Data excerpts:
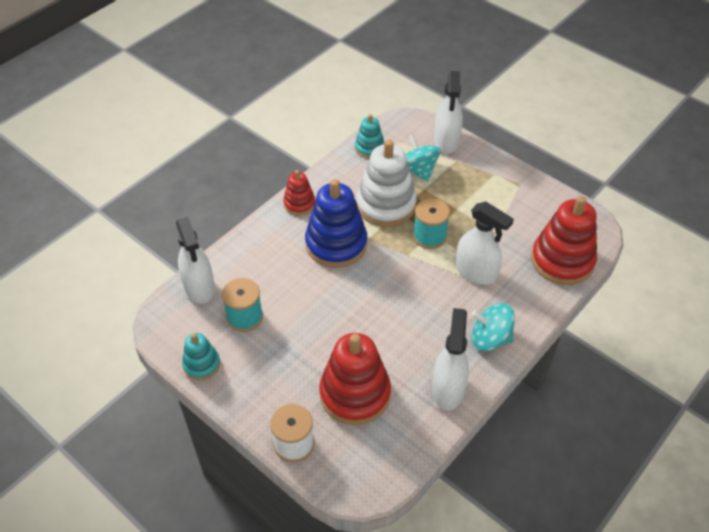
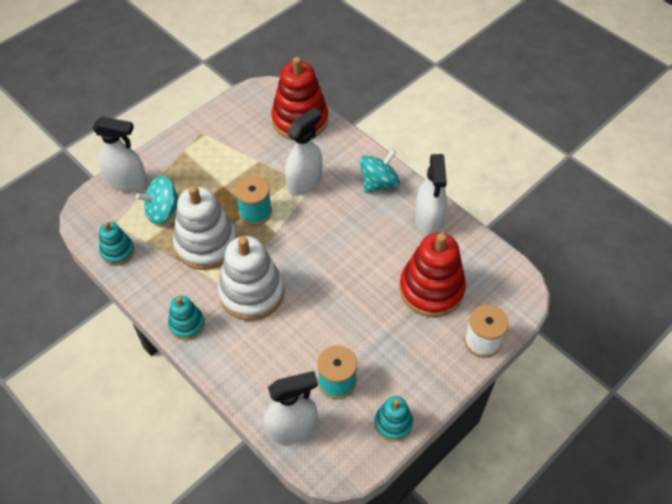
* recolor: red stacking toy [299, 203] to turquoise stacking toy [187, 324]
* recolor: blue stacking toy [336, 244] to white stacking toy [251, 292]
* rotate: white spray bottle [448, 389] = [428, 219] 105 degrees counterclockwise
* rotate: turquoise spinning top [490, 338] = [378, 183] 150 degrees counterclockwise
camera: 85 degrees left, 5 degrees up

- What is needed:
Starting with the line that contains "toy [251, 292]", copy each line through the end of the data exactly, and leave out all earlier lines.

- Answer to the exercise:
* recolor: blue stacking toy [336, 244] to white stacking toy [251, 292]
* rotate: white spray bottle [448, 389] = [428, 219] 105 degrees counterclockwise
* rotate: turquoise spinning top [490, 338] = [378, 183] 150 degrees counterclockwise
camera: 85 degrees left, 5 degrees up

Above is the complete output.